(Extracted records begins)

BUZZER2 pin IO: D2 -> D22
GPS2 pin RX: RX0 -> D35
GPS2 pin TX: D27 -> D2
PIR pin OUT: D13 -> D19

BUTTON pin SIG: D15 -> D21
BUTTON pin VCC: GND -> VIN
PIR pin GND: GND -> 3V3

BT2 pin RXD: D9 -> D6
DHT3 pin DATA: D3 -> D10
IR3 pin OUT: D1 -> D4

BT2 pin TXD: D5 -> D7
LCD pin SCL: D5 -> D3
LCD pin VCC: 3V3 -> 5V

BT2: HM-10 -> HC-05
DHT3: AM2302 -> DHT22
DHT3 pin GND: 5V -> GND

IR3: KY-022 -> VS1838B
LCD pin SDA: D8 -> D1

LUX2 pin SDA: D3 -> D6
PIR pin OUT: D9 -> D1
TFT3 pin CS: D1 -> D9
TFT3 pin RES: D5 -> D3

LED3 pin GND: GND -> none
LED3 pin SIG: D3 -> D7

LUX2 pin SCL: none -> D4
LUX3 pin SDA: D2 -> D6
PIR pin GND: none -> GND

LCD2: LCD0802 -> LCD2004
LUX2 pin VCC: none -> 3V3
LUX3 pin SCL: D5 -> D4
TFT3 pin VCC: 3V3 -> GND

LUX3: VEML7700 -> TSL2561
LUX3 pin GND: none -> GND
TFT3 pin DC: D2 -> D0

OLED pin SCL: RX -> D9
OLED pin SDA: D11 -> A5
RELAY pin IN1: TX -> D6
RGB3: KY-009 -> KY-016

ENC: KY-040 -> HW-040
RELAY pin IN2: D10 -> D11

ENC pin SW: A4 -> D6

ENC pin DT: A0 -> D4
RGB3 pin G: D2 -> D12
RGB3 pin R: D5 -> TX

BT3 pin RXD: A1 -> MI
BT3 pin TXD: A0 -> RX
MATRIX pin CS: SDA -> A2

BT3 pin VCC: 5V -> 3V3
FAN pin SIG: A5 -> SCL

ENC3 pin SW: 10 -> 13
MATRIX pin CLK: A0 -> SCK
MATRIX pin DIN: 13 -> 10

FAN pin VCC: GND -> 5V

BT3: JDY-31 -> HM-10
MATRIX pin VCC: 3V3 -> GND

(Extracted records ends)

:: What the task asks ::
Write down exactly every line of the material above up to and including the line containing "BT2: HM-10 -> HC-05".

:: Output below ::
BUZZER2 pin IO: D2 -> D22
GPS2 pin RX: RX0 -> D35
GPS2 pin TX: D27 -> D2
PIR pin OUT: D13 -> D19

BUTTON pin SIG: D15 -> D21
BUTTON pin VCC: GND -> VIN
PIR pin GND: GND -> 3V3

BT2 pin RXD: D9 -> D6
DHT3 pin DATA: D3 -> D10
IR3 pin OUT: D1 -> D4

BT2 pin TXD: D5 -> D7
LCD pin SCL: D5 -> D3
LCD pin VCC: 3V3 -> 5V

BT2: HM-10 -> HC-05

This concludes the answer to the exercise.